HOW TO COMPLETE THIS TASK
If a line in the data holds "degrees", copy that line out in full.

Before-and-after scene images
=-=-=
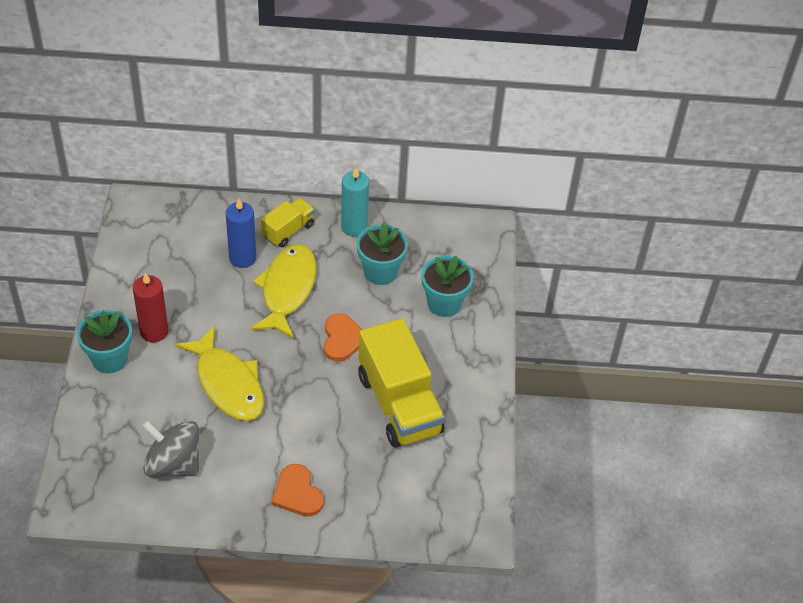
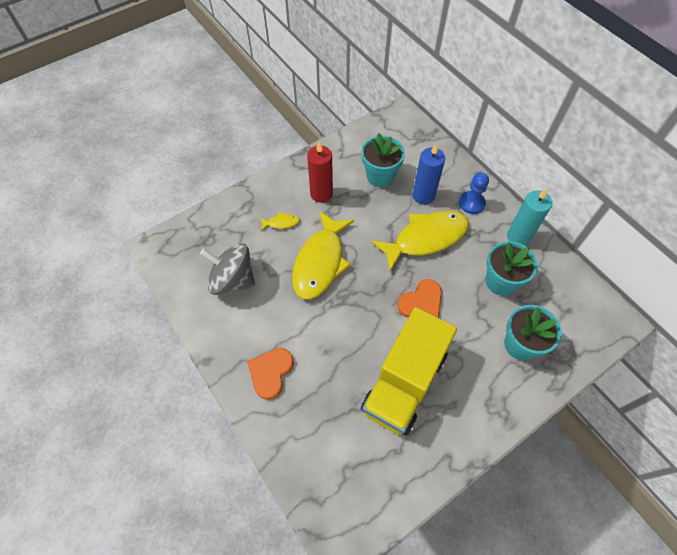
camera: 55 degrees right, 10 degrees up
turquoise flower pot [77,310,132,373] -> turquoise flower pot moved to [361,133,405,187]
grey spinning top [142,421,200,477] -> grey spinning top turned 60 degrees counterclockwise [200,243,255,295]
yellow truck [261,198,315,247] -> blue pawn [459,173,489,214]
none -> yellow fish [260,212,300,231]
=-=-=
RESPONSE TO THE EXERCISE
camera: 55 degrees right, 10 degrees up
grey spinning top [142,421,200,477] -> grey spinning top turned 60 degrees counterclockwise [200,243,255,295]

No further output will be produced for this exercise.